### What the task requires
Your reply should consist solely of the lines from the one containing "grey_simegek (584,511,624,661) ->" through the end of the data, restated word for word.
(Source data begins)
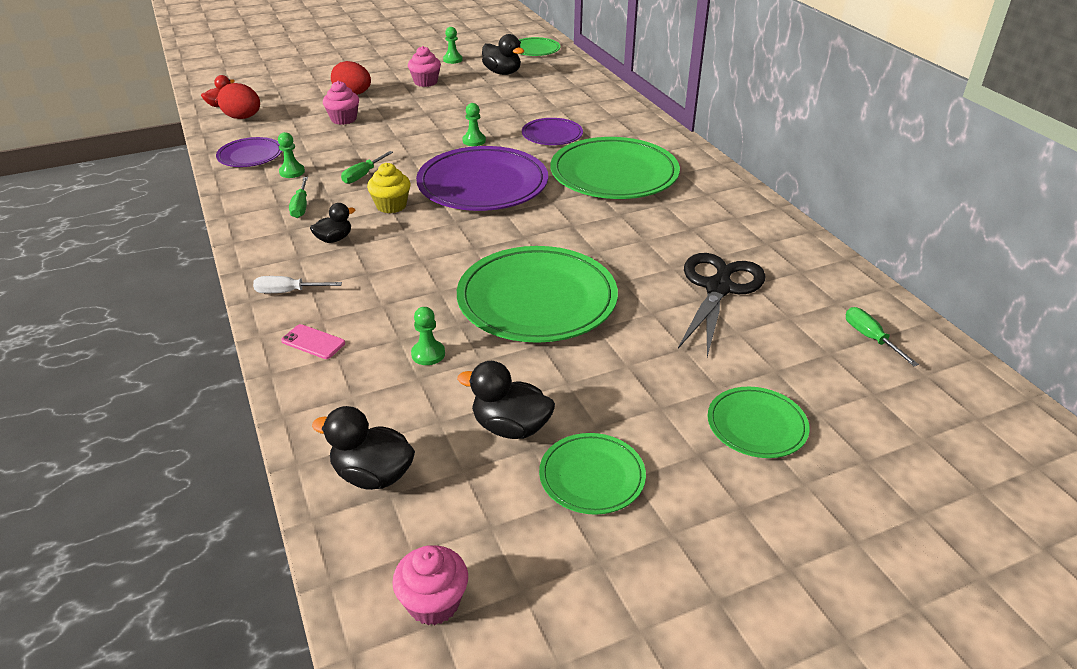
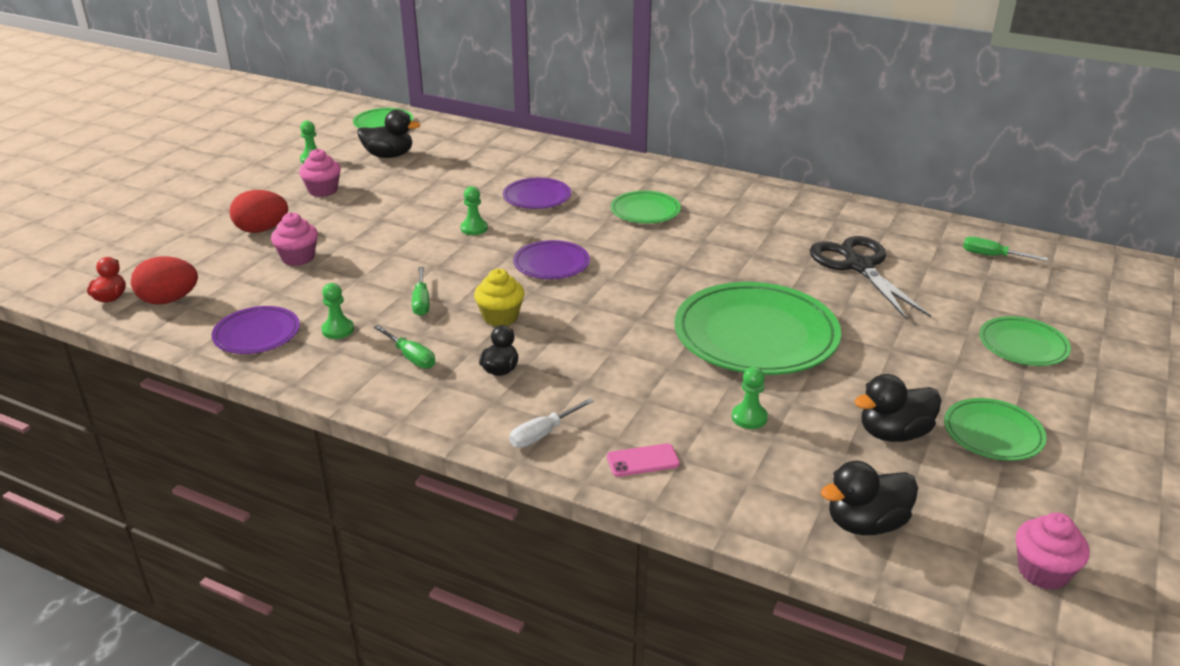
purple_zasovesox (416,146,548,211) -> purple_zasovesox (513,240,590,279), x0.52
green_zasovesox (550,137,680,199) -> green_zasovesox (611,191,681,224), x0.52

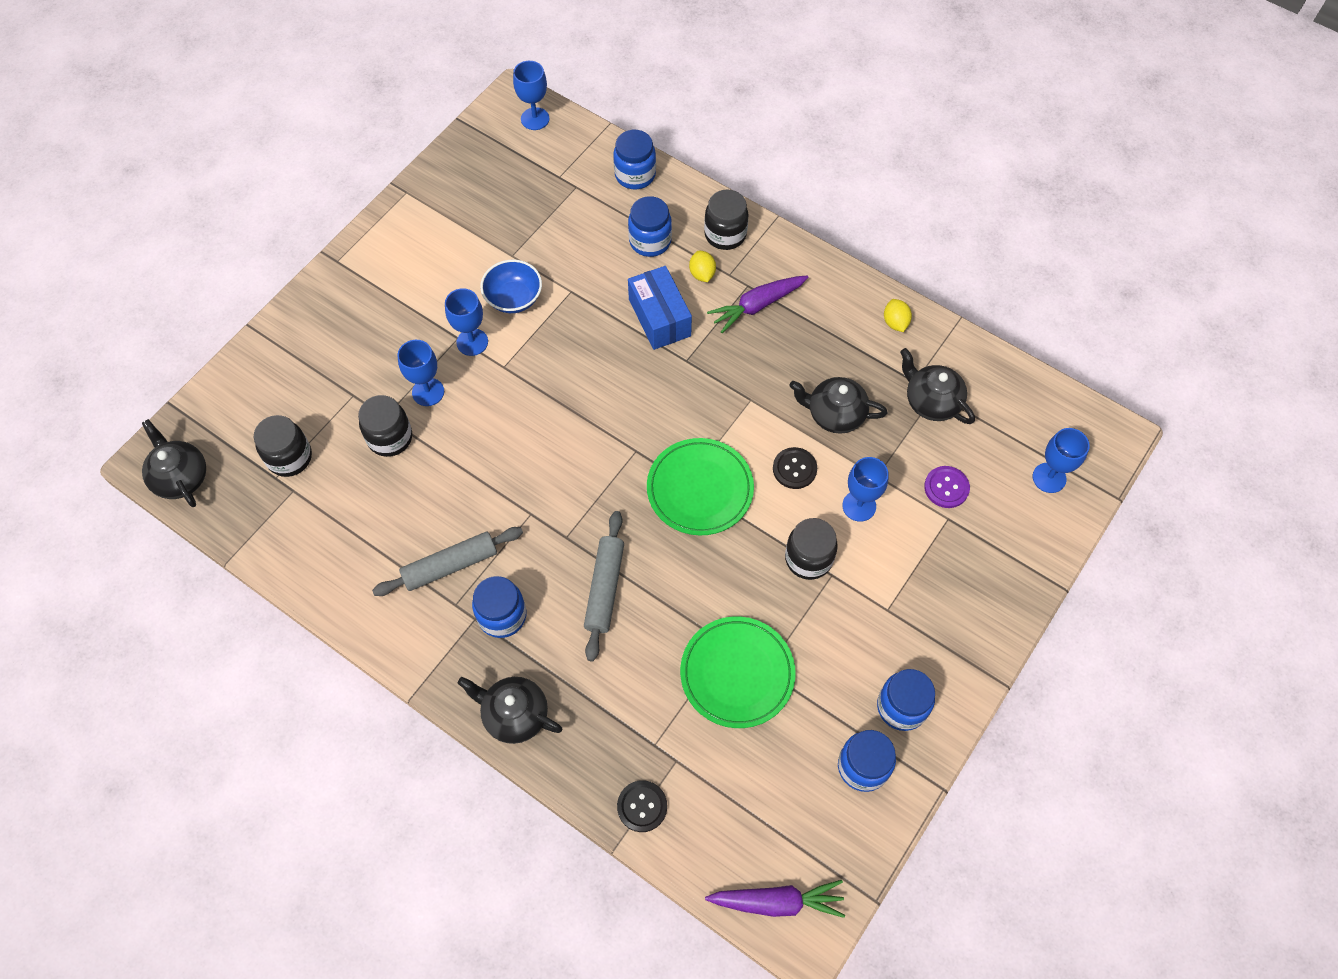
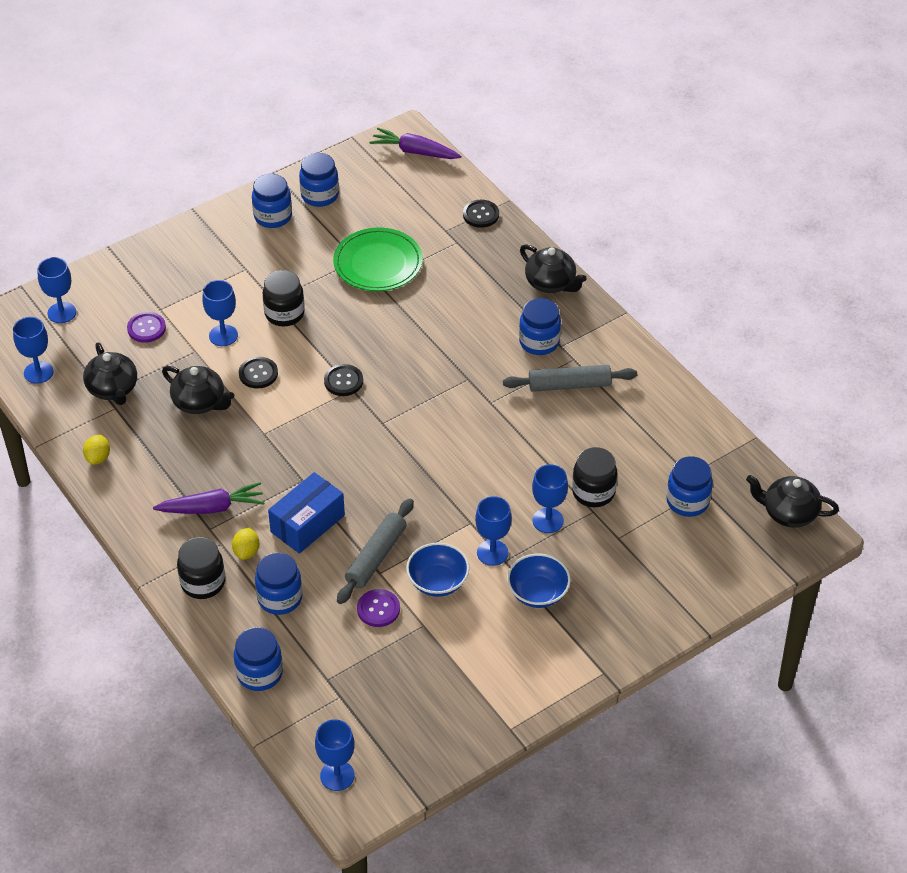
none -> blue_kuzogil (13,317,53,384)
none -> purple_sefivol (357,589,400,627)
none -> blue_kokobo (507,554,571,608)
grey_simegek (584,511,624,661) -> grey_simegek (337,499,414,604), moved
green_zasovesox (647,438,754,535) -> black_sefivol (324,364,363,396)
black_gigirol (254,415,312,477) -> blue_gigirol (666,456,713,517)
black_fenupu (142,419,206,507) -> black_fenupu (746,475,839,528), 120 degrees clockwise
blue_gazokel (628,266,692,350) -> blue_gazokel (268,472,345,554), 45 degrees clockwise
(Source data ends)
### Response area
grey_simegek (584,511,624,661) -> grey_simegek (337,499,414,604), moved
green_zasovesox (647,438,754,535) -> black_sefivol (324,364,363,396)
black_gigirol (254,415,312,477) -> blue_gigirol (666,456,713,517)
black_fenupu (142,419,206,507) -> black_fenupu (746,475,839,528), 120 degrees clockwise
blue_gazokel (628,266,692,350) -> blue_gazokel (268,472,345,554), 45 degrees clockwise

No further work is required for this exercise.